** Records to process follows **

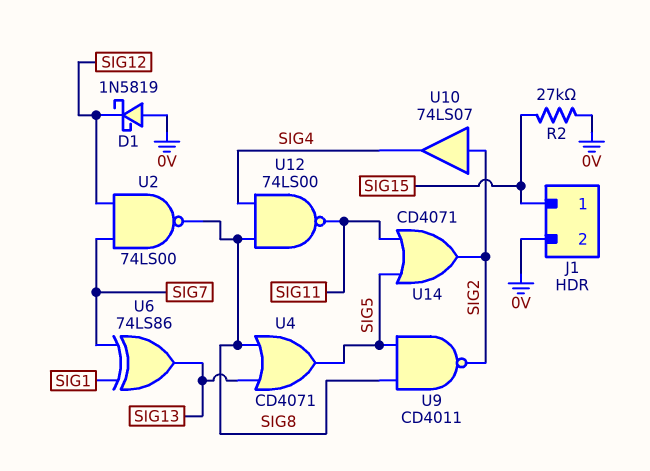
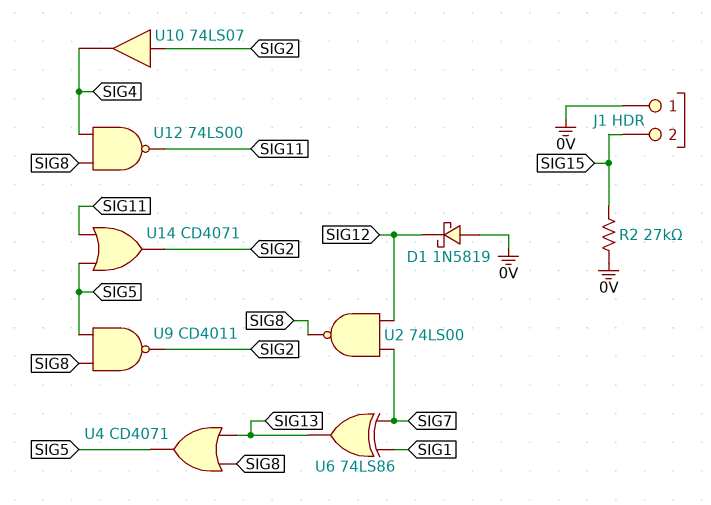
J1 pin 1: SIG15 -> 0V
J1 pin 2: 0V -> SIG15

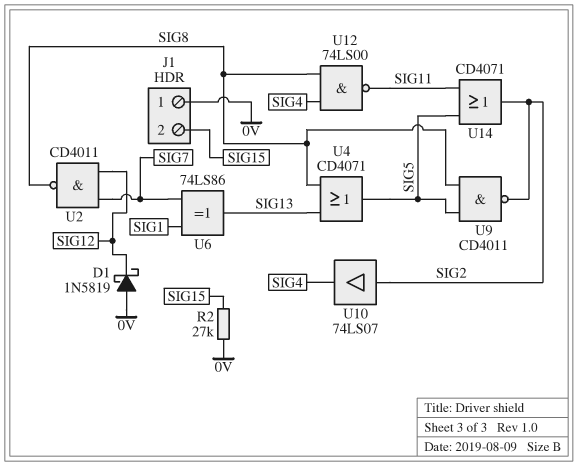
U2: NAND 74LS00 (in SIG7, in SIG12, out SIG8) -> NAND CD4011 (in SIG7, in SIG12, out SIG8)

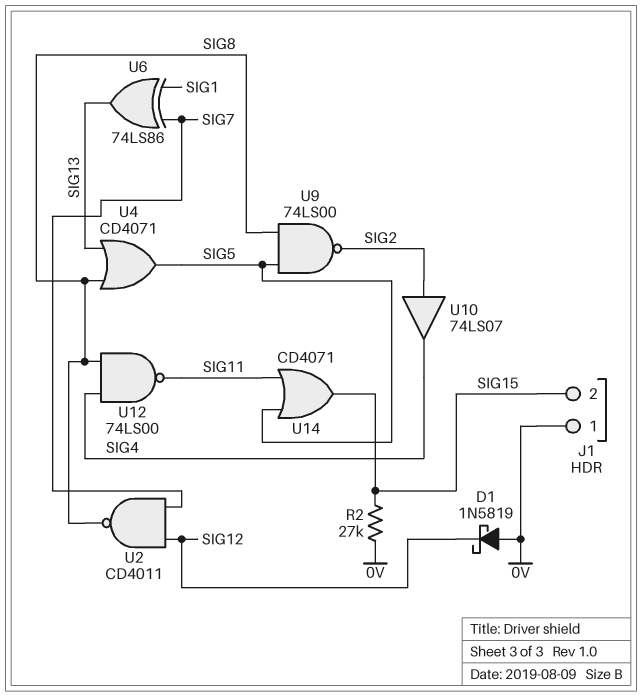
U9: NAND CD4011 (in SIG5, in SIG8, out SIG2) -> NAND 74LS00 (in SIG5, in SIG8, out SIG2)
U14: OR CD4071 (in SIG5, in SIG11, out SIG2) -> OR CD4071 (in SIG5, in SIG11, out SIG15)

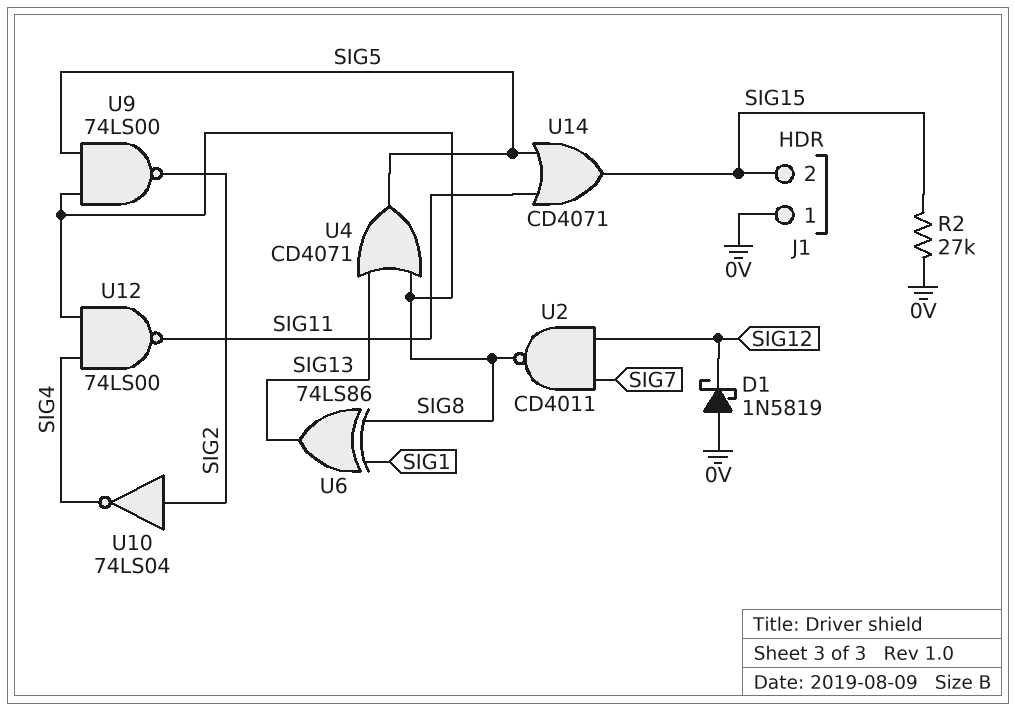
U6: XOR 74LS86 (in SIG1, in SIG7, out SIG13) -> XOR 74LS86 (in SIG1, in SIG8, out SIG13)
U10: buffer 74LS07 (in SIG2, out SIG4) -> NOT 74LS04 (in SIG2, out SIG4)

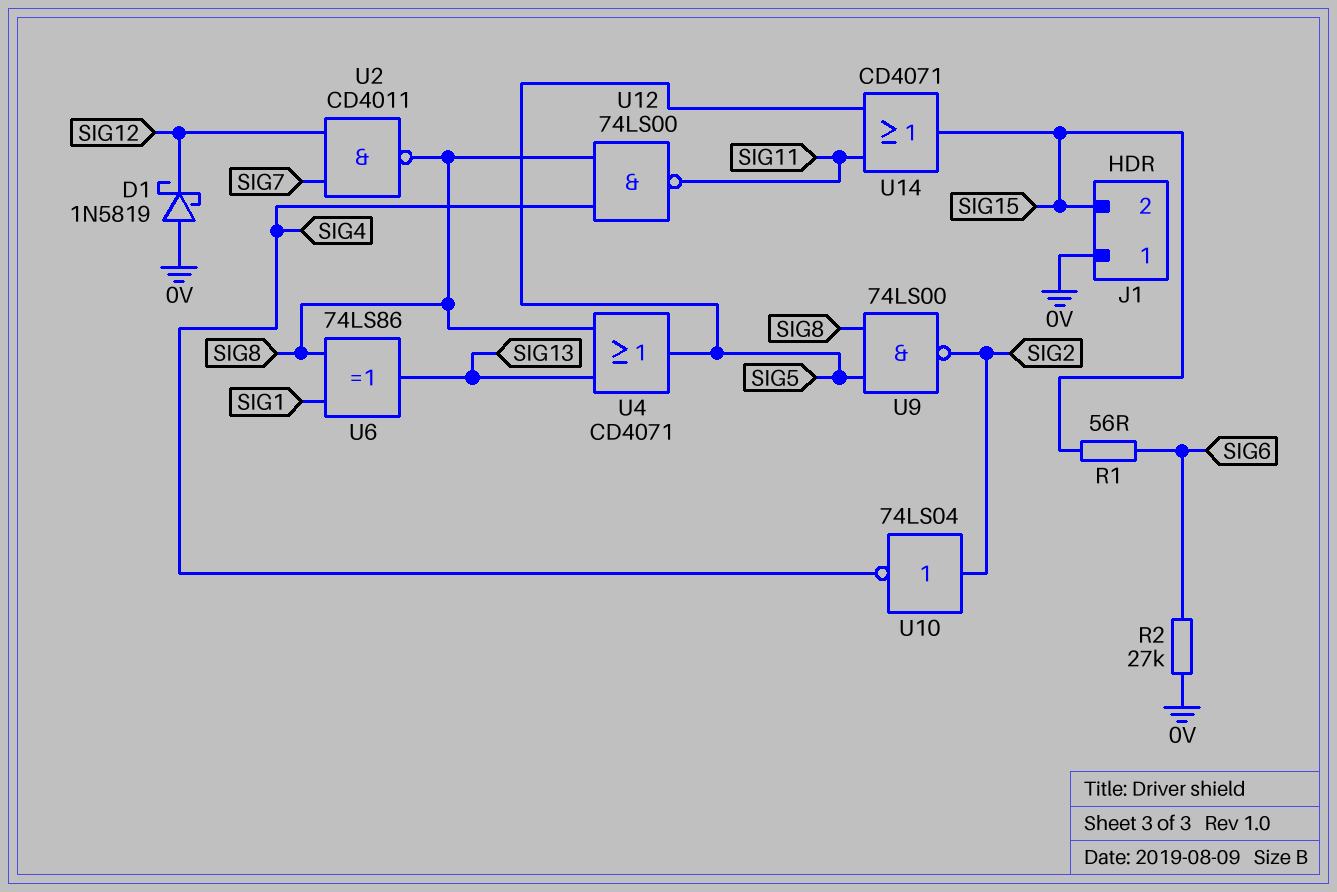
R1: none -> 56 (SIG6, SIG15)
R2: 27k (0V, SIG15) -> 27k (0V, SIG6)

** End of Records to process **
** Records to process follows **

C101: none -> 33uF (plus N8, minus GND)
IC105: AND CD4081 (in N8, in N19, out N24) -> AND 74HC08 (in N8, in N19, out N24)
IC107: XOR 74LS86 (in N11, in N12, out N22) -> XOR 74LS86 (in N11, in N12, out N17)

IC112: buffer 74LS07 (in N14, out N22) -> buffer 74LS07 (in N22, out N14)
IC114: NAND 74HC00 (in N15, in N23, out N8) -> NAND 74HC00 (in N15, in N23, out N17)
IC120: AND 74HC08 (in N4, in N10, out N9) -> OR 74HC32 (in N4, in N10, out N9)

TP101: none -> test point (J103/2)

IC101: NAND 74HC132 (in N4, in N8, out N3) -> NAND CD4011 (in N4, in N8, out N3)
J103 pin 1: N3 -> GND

** End of Records to process **

**What you will do:** In the listing above, find the line with "IC112: buffer 74LS07" and the line with "J103 pin 1: N3 -> GND", then print exactly those two lines and every line between them, and nothing more.

**Exercise solution:**
IC112: buffer 74LS07 (in N14, out N22) -> buffer 74LS07 (in N22, out N14)
IC114: NAND 74HC00 (in N15, in N23, out N8) -> NAND 74HC00 (in N15, in N23, out N17)
IC120: AND 74HC08 (in N4, in N10, out N9) -> OR 74HC32 (in N4, in N10, out N9)

TP101: none -> test point (J103/2)

IC101: NAND 74HC132 (in N4, in N8, out N3) -> NAND CD4011 (in N4, in N8, out N3)
J103 pin 1: N3 -> GND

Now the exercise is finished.